## ASSIGNED TASK
Say how many lines of the records include the string "size". Nothing else belongs in the answer.
··· INFORMATION GIVEN
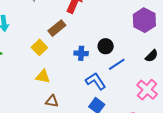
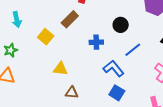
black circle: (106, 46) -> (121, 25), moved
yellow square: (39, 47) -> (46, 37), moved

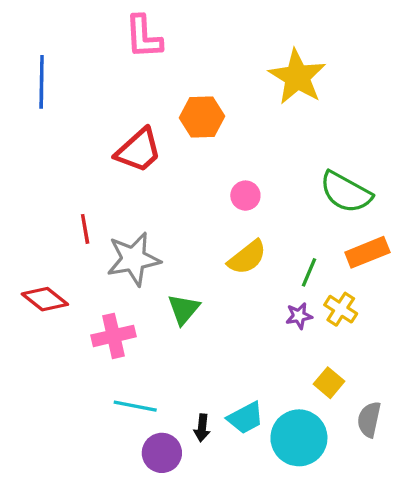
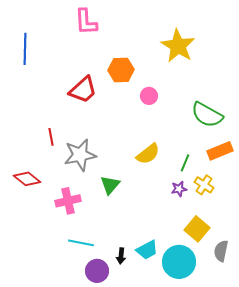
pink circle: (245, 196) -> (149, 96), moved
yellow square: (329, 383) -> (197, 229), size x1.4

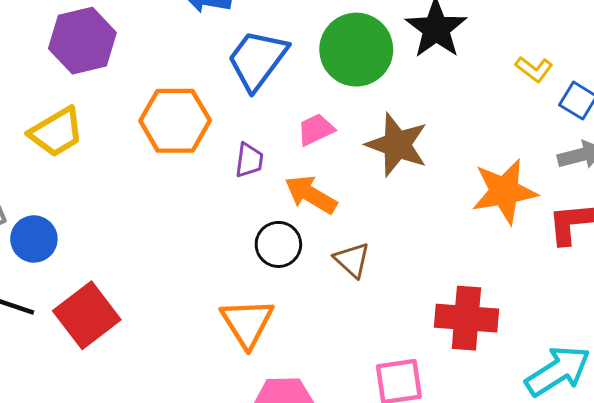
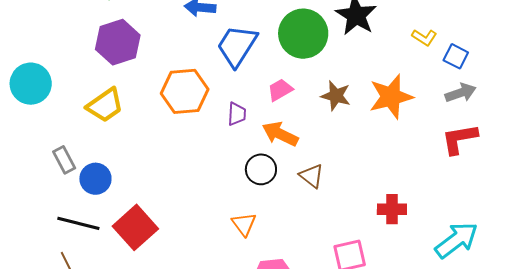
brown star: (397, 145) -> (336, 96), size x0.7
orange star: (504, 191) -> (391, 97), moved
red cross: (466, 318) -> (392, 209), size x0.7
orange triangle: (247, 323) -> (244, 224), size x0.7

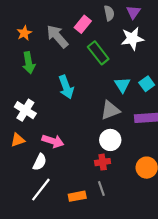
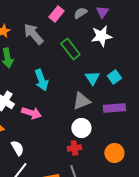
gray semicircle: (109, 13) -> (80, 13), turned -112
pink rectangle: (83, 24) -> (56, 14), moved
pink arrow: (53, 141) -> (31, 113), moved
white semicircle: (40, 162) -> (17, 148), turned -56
······
## OUTPUT OF THE EXERCISE
4